■ What needs to be done:
Images do not belong in the copy; retype the rest of the entries below exactly.

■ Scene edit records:

===

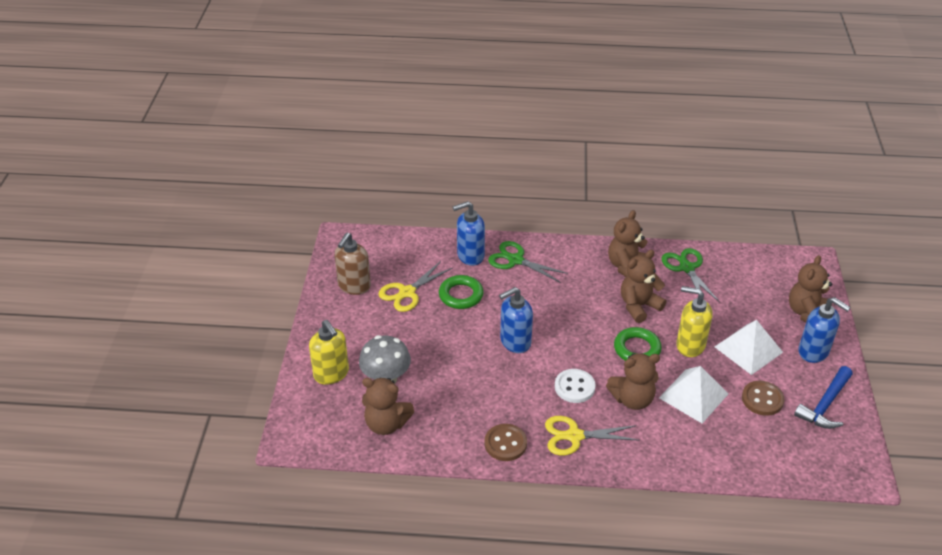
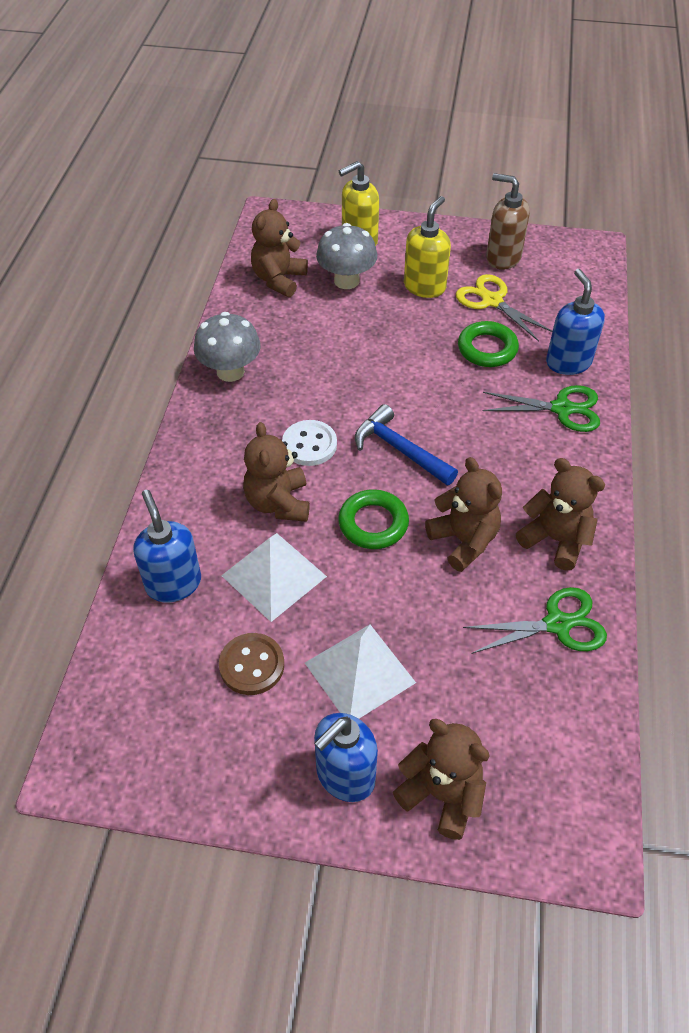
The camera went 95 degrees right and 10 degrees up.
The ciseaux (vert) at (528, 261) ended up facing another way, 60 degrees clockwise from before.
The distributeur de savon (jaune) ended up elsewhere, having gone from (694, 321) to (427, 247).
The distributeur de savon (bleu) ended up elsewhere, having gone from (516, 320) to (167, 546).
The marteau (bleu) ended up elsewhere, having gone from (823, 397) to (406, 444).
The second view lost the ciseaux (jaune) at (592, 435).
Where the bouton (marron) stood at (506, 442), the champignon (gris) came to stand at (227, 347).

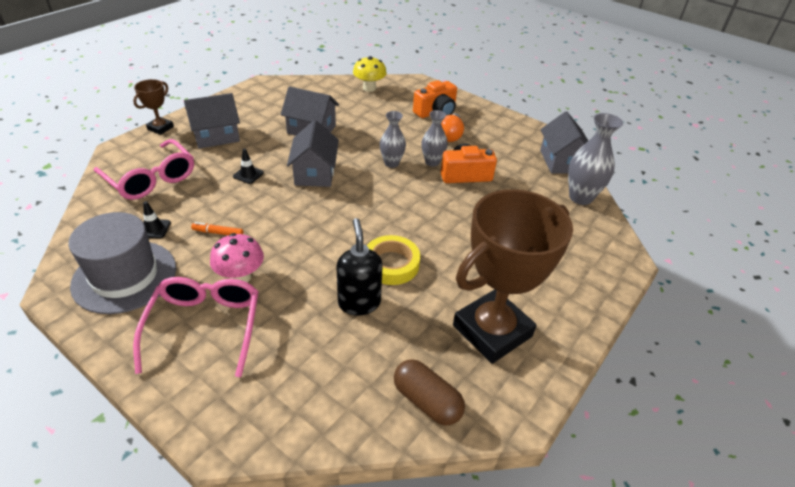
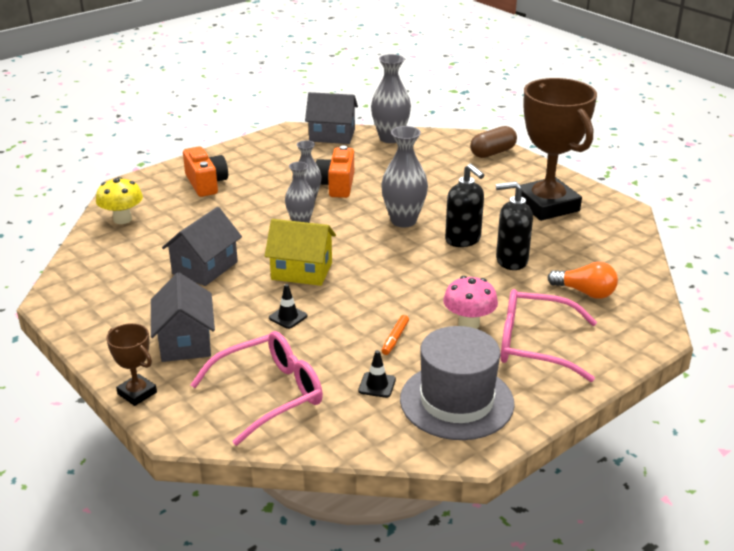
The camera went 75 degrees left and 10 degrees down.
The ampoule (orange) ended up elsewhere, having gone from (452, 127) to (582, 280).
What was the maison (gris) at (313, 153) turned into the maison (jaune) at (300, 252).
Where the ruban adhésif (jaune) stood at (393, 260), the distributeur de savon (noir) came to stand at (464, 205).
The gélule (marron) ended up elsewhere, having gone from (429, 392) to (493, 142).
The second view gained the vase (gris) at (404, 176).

===

■ Reply to the exercise:
The camera went 95 degrees right and 10 degrees up.
The ciseaux (vert) at (528, 261) ended up facing another way, 60 degrees clockwise from before.
The distributeur de savon (jaune) ended up elsewhere, having gone from (694, 321) to (427, 247).
The distributeur de savon (bleu) ended up elsewhere, having gone from (516, 320) to (167, 546).
The marteau (bleu) ended up elsewhere, having gone from (823, 397) to (406, 444).
The second view lost the ciseaux (jaune) at (592, 435).
Where the bouton (marron) stood at (506, 442), the champignon (gris) came to stand at (227, 347).

The camera went 75 degrees left and 10 degrees down.
The ampoule (orange) ended up elsewhere, having gone from (452, 127) to (582, 280).
What was the maison (gris) at (313, 153) turned into the maison (jaune) at (300, 252).
Where the ruban adhésif (jaune) stood at (393, 260), the distributeur de savon (noir) came to stand at (464, 205).
The gélule (marron) ended up elsewhere, having gone from (429, 392) to (493, 142).
The second view gained the vase (gris) at (404, 176).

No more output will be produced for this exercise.